Required work: From the data below, retype exactly the lines starting with the one that contains "R4: 1.1k (IC1/in-, SRC)" and ending with the one that contains "SW4: button (GND, N_4) -> button (GND, N_26)", both included.

Information supplied:
# # #

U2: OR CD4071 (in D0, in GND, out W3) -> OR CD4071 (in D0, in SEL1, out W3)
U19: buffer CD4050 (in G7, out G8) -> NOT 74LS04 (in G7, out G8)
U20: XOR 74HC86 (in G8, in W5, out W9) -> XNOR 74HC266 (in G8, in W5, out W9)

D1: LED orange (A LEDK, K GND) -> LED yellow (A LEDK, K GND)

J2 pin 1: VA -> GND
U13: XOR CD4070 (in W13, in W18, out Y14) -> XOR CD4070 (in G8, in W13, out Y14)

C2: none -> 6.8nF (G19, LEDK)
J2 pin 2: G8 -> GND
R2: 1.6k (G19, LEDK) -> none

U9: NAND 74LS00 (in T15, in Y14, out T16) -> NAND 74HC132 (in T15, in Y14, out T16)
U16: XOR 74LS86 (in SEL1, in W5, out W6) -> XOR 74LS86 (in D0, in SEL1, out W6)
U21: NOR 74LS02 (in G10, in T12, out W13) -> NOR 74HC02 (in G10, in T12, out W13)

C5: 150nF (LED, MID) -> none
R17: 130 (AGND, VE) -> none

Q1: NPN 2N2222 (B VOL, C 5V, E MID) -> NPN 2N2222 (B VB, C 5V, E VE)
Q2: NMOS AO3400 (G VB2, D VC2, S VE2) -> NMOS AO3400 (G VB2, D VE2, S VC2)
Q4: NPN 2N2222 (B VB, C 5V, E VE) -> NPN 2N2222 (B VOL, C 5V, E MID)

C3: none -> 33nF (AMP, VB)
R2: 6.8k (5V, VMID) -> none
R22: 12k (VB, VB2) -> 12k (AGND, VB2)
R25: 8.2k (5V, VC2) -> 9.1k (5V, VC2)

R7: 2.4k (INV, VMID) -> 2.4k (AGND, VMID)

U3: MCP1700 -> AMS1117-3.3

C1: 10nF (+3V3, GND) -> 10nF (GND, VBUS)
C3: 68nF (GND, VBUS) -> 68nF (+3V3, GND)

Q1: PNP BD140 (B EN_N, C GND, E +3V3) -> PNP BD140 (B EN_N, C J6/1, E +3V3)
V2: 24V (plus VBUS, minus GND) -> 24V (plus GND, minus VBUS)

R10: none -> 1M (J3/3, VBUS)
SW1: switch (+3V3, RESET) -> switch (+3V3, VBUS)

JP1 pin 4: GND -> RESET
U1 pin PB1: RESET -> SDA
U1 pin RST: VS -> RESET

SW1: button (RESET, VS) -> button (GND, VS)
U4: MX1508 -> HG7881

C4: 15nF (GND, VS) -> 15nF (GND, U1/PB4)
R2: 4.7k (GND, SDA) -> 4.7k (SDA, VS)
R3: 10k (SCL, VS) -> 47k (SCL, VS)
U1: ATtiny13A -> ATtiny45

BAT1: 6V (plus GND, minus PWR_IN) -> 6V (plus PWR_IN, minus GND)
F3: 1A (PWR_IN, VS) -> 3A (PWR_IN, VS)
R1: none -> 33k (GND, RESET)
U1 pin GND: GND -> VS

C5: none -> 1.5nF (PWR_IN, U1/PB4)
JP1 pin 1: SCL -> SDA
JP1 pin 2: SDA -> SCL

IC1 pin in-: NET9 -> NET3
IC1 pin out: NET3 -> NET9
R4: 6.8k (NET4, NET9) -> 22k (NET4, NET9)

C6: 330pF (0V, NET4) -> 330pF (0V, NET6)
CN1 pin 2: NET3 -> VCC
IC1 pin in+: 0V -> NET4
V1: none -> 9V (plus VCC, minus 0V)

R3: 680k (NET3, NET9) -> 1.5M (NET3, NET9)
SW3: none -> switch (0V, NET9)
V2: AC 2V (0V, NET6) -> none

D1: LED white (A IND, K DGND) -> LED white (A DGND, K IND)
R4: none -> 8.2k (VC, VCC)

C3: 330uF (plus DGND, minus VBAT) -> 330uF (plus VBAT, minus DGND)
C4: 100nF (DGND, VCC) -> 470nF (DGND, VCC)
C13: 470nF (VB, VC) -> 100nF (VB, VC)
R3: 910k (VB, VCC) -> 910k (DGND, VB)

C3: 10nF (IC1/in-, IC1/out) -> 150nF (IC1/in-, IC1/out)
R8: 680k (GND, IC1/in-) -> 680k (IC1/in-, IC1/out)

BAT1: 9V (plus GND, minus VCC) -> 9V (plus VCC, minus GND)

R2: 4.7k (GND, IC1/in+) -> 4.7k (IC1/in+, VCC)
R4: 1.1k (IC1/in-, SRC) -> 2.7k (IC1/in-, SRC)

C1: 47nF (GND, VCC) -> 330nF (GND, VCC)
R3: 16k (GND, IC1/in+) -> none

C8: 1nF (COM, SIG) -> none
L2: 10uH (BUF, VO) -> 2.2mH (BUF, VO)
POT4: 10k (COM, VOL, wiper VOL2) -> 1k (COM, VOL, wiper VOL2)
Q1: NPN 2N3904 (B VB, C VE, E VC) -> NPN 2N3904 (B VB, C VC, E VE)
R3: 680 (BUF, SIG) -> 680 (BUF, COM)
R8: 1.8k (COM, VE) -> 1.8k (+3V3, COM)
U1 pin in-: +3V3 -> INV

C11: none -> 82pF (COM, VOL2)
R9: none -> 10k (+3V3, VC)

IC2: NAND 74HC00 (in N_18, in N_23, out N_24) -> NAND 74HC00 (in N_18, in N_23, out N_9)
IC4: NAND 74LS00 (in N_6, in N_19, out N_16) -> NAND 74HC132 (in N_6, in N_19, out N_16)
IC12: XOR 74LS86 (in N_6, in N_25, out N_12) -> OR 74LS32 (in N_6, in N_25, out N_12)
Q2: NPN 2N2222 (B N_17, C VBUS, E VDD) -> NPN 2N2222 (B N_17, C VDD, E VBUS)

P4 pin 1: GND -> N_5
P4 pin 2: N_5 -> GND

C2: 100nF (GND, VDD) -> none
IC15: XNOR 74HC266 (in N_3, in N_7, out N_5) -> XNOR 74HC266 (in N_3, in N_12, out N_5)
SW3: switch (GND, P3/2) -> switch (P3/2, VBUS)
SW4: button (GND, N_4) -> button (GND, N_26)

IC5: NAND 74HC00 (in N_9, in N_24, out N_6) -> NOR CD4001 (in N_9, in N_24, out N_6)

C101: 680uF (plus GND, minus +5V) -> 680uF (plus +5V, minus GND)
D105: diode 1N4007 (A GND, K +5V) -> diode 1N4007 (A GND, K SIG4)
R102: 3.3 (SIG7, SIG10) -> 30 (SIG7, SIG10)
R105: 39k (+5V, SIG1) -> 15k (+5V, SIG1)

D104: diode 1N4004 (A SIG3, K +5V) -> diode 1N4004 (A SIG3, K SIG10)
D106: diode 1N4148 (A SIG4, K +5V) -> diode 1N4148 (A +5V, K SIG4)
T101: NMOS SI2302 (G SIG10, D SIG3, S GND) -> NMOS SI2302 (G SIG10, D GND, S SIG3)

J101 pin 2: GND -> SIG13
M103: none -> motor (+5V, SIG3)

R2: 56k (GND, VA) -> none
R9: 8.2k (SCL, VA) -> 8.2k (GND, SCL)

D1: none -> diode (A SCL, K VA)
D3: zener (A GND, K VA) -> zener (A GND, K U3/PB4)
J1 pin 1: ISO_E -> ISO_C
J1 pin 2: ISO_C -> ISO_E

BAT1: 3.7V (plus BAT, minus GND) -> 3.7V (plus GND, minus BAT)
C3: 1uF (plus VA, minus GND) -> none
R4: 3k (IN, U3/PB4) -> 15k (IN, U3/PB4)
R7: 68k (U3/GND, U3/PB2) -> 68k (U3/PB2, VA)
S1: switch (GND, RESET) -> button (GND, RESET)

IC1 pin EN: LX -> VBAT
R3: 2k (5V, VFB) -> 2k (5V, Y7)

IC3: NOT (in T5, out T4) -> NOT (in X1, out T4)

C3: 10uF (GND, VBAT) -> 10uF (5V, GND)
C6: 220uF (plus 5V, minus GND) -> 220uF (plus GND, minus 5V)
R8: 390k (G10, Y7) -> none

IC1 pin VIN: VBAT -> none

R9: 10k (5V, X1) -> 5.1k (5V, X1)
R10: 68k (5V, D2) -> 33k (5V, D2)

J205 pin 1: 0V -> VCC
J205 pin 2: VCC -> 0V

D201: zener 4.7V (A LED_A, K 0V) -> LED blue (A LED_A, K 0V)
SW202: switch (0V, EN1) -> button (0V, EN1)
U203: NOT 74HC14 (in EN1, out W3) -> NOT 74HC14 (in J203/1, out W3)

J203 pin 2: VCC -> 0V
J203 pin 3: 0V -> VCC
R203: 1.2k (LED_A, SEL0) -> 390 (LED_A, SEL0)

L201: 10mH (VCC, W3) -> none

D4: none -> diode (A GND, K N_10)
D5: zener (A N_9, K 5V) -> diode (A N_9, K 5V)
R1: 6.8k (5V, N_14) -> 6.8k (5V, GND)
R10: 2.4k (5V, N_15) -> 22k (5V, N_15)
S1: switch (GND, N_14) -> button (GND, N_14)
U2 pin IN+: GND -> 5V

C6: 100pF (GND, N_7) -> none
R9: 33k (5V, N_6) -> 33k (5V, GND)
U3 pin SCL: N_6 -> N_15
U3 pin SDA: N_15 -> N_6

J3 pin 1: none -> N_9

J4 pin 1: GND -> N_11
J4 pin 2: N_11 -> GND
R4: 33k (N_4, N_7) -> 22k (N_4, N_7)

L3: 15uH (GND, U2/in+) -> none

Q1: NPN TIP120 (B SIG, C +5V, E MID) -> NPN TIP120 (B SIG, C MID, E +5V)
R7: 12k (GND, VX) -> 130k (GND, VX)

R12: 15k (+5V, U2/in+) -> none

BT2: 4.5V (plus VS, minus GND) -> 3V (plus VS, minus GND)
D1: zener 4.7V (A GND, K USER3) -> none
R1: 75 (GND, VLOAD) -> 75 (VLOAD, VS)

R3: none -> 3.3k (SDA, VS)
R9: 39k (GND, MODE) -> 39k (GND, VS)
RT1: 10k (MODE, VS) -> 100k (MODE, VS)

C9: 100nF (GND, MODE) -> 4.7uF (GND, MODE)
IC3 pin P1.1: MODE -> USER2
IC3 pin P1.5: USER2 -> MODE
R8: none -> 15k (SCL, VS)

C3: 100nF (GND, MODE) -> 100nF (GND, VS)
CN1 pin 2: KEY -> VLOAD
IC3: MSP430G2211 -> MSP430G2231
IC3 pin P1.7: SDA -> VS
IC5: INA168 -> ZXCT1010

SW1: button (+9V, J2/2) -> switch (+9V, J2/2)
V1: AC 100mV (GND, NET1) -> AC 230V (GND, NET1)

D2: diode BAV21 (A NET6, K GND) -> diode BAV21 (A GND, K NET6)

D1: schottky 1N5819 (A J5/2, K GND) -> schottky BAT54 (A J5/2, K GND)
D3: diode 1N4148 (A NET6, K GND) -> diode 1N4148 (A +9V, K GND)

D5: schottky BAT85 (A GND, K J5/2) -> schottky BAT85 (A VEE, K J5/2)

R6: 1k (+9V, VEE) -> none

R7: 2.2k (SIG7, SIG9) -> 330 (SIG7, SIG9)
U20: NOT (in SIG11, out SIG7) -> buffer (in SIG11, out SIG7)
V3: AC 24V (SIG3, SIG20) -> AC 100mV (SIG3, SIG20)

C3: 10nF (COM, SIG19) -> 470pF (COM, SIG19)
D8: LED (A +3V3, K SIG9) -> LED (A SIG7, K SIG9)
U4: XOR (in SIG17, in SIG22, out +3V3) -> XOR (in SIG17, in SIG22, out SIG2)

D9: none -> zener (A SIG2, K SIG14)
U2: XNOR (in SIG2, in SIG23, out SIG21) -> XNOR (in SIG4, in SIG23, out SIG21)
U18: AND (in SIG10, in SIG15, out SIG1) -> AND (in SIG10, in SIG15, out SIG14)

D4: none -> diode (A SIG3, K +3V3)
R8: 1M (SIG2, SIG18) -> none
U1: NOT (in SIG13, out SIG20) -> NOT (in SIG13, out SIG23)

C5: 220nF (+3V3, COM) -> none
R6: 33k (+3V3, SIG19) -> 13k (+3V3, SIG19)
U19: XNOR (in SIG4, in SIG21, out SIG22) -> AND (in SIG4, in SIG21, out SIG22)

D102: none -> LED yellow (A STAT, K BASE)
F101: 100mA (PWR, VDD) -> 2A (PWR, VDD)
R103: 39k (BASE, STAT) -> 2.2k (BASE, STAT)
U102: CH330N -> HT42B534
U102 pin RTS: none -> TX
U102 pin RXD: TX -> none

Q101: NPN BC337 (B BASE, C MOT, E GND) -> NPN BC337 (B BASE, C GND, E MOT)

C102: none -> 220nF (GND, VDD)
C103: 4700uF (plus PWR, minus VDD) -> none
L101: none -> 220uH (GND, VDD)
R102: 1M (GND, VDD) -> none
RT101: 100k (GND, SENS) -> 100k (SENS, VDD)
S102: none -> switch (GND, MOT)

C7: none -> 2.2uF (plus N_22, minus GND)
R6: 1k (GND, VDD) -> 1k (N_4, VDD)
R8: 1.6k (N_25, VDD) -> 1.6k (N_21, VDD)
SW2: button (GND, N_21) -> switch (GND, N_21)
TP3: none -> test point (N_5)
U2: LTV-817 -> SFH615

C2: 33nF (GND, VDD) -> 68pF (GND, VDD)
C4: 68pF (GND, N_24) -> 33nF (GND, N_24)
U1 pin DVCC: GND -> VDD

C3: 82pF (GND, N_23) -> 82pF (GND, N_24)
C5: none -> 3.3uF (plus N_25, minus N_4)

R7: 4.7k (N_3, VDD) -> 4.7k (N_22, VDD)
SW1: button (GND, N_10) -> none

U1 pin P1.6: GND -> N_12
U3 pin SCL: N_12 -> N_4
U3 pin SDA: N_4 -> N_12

# # #

Result for this exercise:
R4: 1.1k (IC1/in-, SRC) -> 2.7k (IC1/in-, SRC)

C1: 47nF (GND, VCC) -> 330nF (GND, VCC)
R3: 16k (GND, IC1/in+) -> none

C8: 1nF (COM, SIG) -> none
L2: 10uH (BUF, VO) -> 2.2mH (BUF, VO)
POT4: 10k (COM, VOL, wiper VOL2) -> 1k (COM, VOL, wiper VOL2)
Q1: NPN 2N3904 (B VB, C VE, E VC) -> NPN 2N3904 (B VB, C VC, E VE)
R3: 680 (BUF, SIG) -> 680 (BUF, COM)
R8: 1.8k (COM, VE) -> 1.8k (+3V3, COM)
U1 pin in-: +3V3 -> INV

C11: none -> 82pF (COM, VOL2)
R9: none -> 10k (+3V3, VC)

IC2: NAND 74HC00 (in N_18, in N_23, out N_24) -> NAND 74HC00 (in N_18, in N_23, out N_9)
IC4: NAND 74LS00 (in N_6, in N_19, out N_16) -> NAND 74HC132 (in N_6, in N_19, out N_16)
IC12: XOR 74LS86 (in N_6, in N_25, out N_12) -> OR 74LS32 (in N_6, in N_25, out N_12)
Q2: NPN 2N2222 (B N_17, C VBUS, E VDD) -> NPN 2N2222 (B N_17, C VDD, E VBUS)

P4 pin 1: GND -> N_5
P4 pin 2: N_5 -> GND

C2: 100nF (GND, VDD) -> none
IC15: XNOR 74HC266 (in N_3, in N_7, out N_5) -> XNOR 74HC266 (in N_3, in N_12, out N_5)
SW3: switch (GND, P3/2) -> switch (P3/2, VBUS)
SW4: button (GND, N_4) -> button (GND, N_26)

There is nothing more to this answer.